● **Task objective**: In the following listing, work out how many lines contain the string "purple", and state only that number.
─── Data for analysis ───
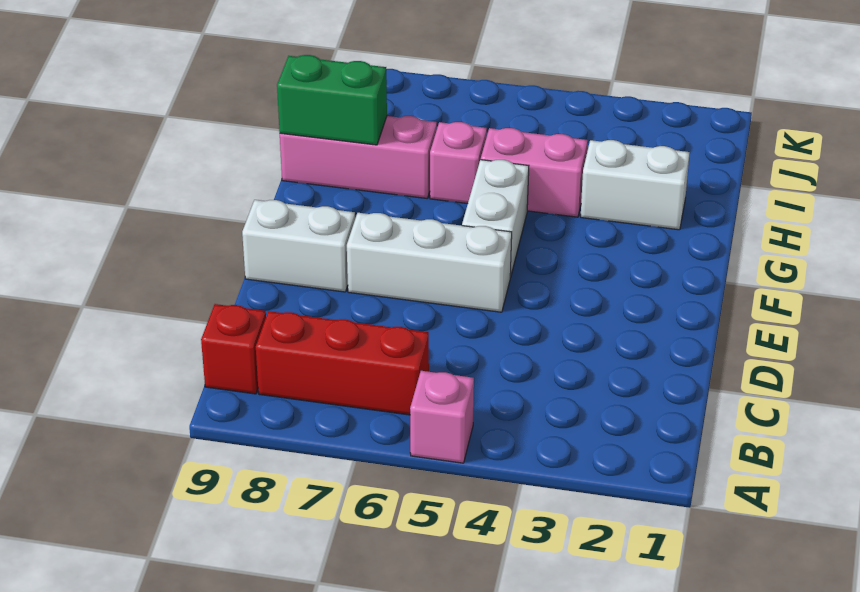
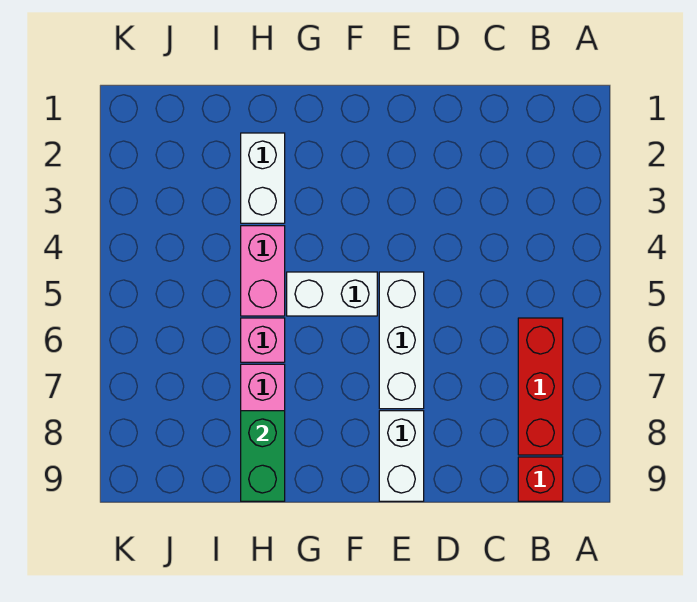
pink brick A5 level 1 -> none

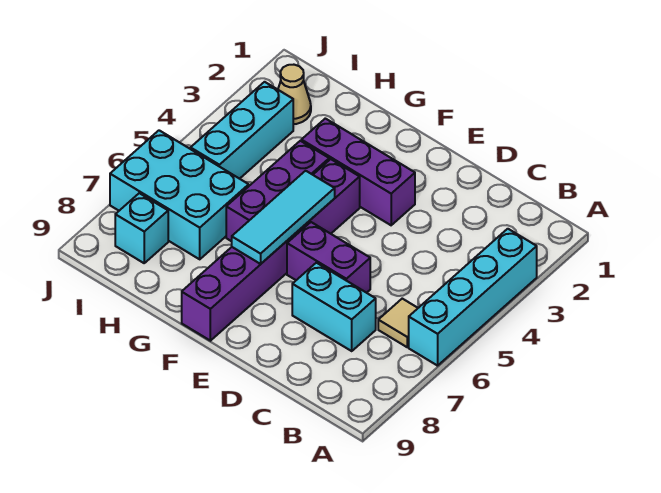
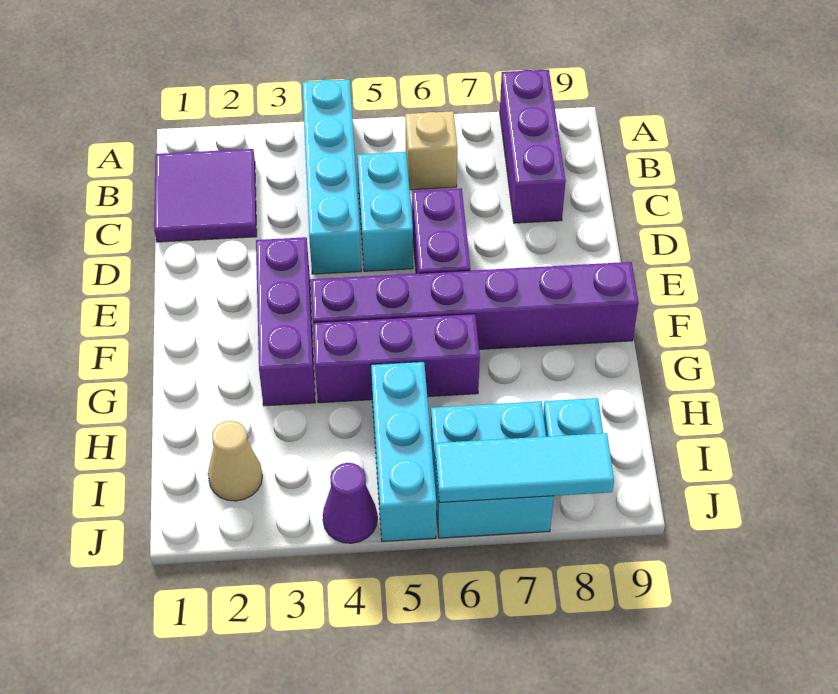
cyan brick A3:A6 level 1 -> cyan brick A4:D4 level 1
none -> purple brick A8:C8 level 1
none -> purple tile B1:C2 level 1
tan tile B6 level 1 -> tan brick B6 level 1
cyan brick C7:D7 level 1 -> cyan brick C5:D5 level 1
cyan tile F5:F7 level 2 -> cyan tile J6:J8 level 2
cyan brick H6:J7 level 1 -> cyan brick I6:J7 level 1
cyan brick I3:I5 level 1 -> cyan brick H5:J5 level 1
none -> purple cone J4 level 1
───
● **Exercise output**: 3